== Records for the task ==
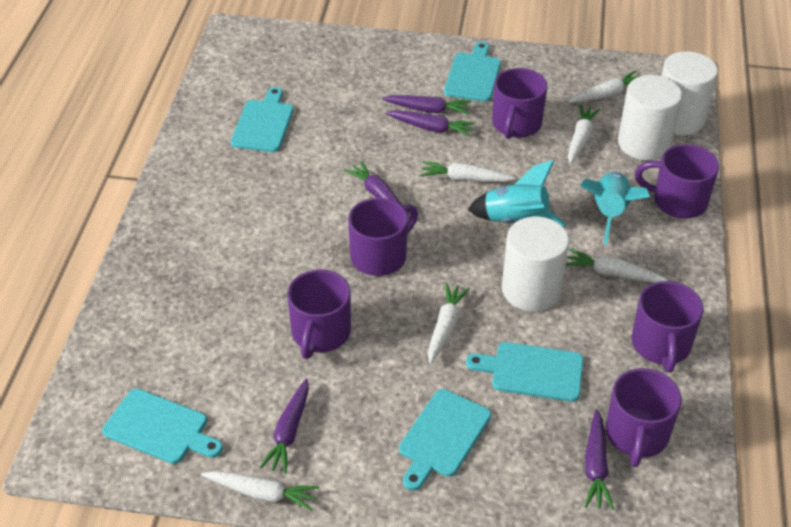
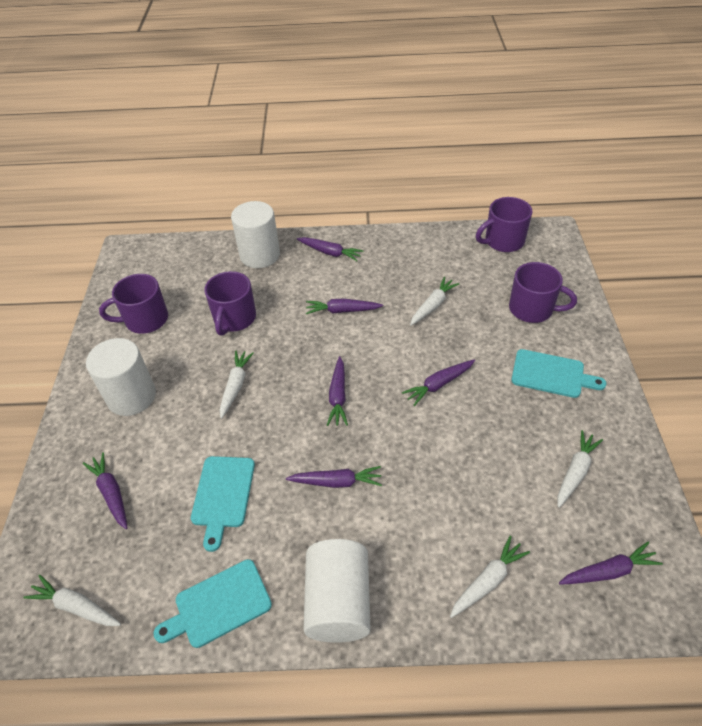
purple carrot: 5 -> 7
purple mug: 6 -> 4
turquoise cutting board: 5 -> 3
turquoise rocket: 2 -> 0
white carrot: 6 -> 5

== Description of the task ==
Exact copies of the line with "purple mug: 6 -> 4" and of every later line in the entries make up the whole answer.

== Reply to the exercise ==
purple mug: 6 -> 4
turquoise cutting board: 5 -> 3
turquoise rocket: 2 -> 0
white carrot: 6 -> 5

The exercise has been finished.